Exactly as they appear, copy the lines of the listing from the one containing "none -> brown camera [262,259,320,309]" through the final line, both included, and nothing else.

#### [Provided data]
━━━
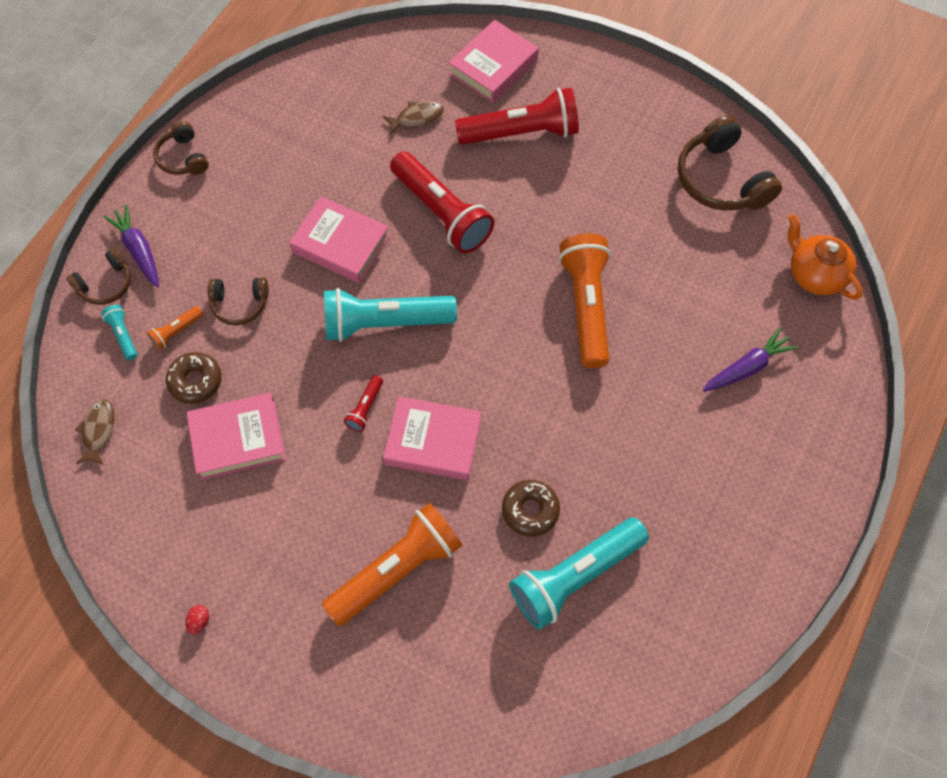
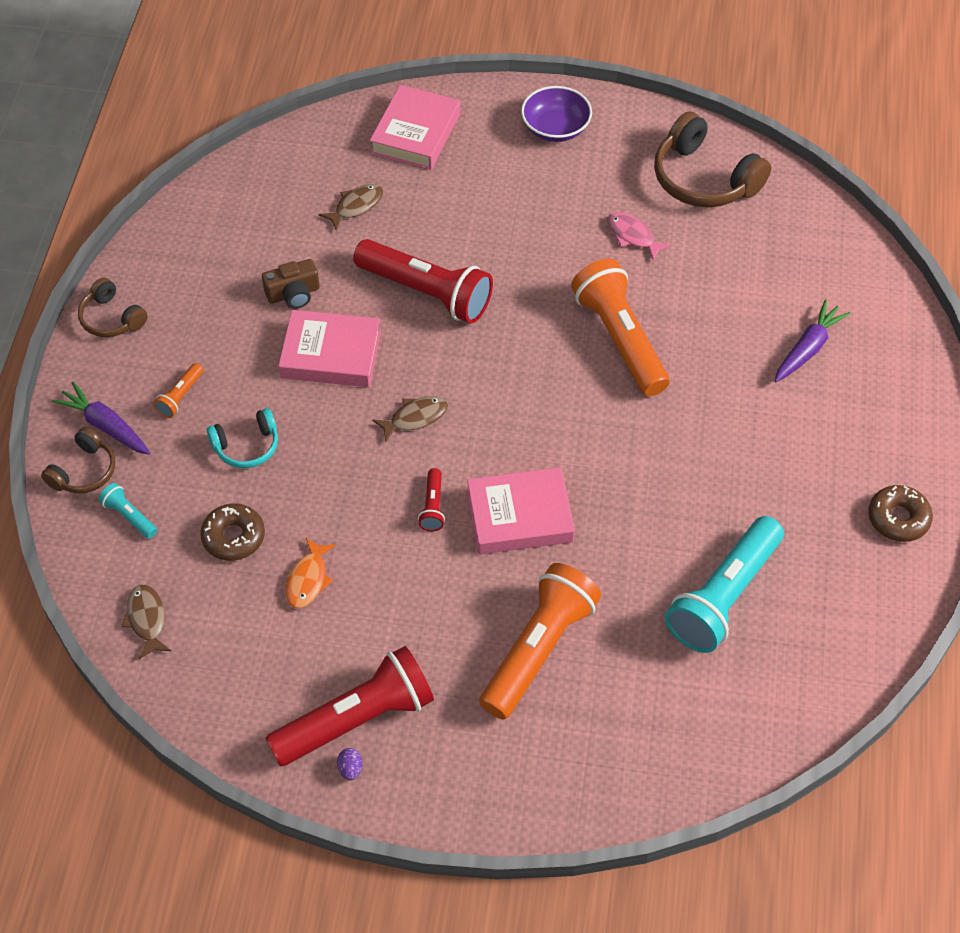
camera: 20 degrees left, 10 degrees down
orange flashlight [147,306,204,350] -> orange flashlight moved to [153,363,203,418]
red egg [185,605,209,635] -> purple egg [337,748,363,781]
pink book [186,393,286,480] -> orange fish [286,538,336,608]
brown headphones [207,277,269,326] -> turquoise headphones [207,408,278,468]
turquoise flashlight [324,288,457,342] -> brown fish [372,396,448,443]
red flashlight [455,88,579,145] -> red flashlight moved to [265,646,434,766]
brown donut [502,480,560,537] -> brown donut moved to [868,485,933,542]
orange teapot [788,214,863,300] -> none
none -> brown camera [262,259,320,309]
none -> purple bowl [521,86,592,142]
none -> pink fish [607,212,672,261]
━━━
#### [Response below]
none -> brown camera [262,259,320,309]
none -> purple bowl [521,86,592,142]
none -> pink fish [607,212,672,261]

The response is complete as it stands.